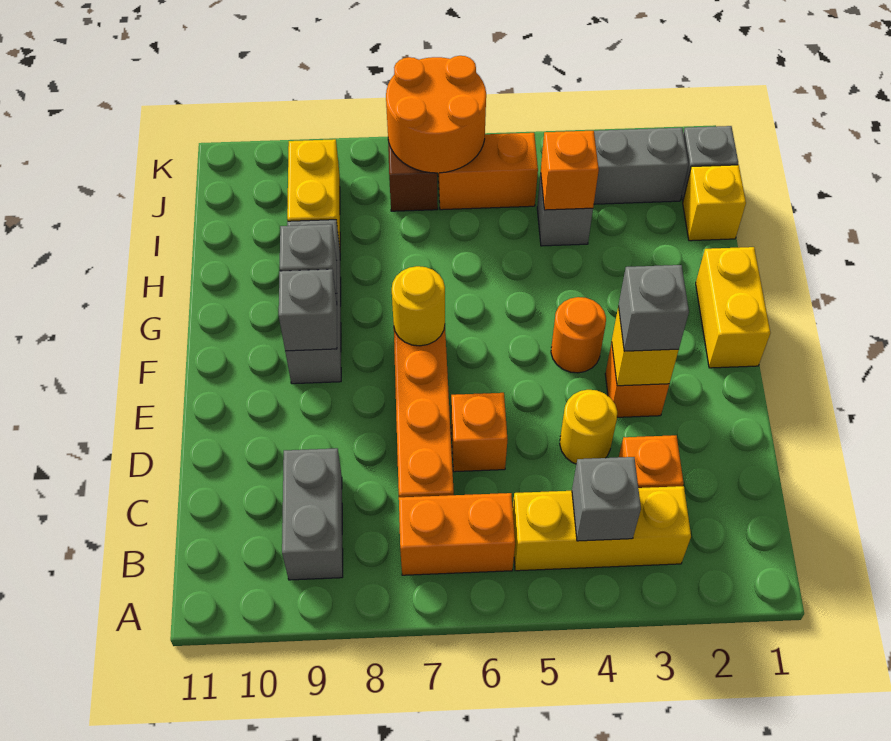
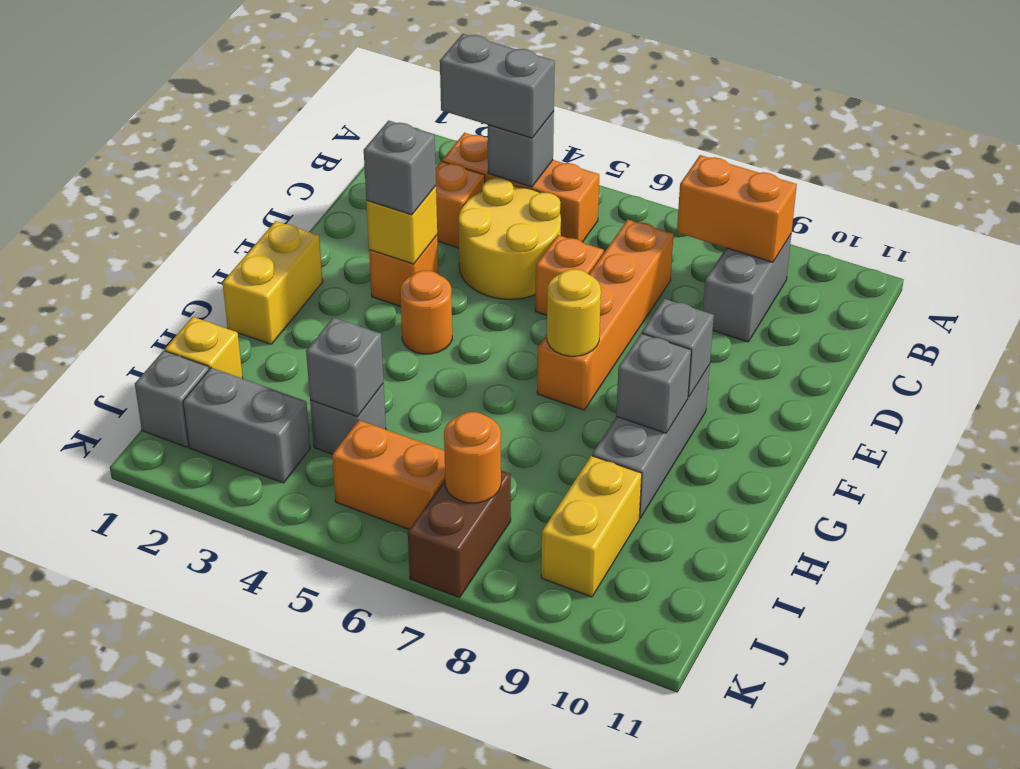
yellow brick B3:B5 level 1 -> orange brick B3:B5 level 1
none -> grey brick B3:B4 level 3
orange brick B6:B7 level 1 -> orange brick B8:B9 level 2
yellow round brick D4 level 1 -> yellow round brick C4:D5 level 1
orange brick I4 level 2 -> grey brick I4 level 2
orange round brick J6:K7 level 2 -> orange round brick J7 level 2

_ _ _ _ _ _ _

◆ Your task
Leaving out any images, restate every record word for word.

◆ Your solution
yellow brick B3:B5 level 1 -> orange brick B3:B5 level 1
none -> grey brick B3:B4 level 3
orange brick B6:B7 level 1 -> orange brick B8:B9 level 2
yellow round brick D4 level 1 -> yellow round brick C4:D5 level 1
orange brick I4 level 2 -> grey brick I4 level 2
orange round brick J6:K7 level 2 -> orange round brick J7 level 2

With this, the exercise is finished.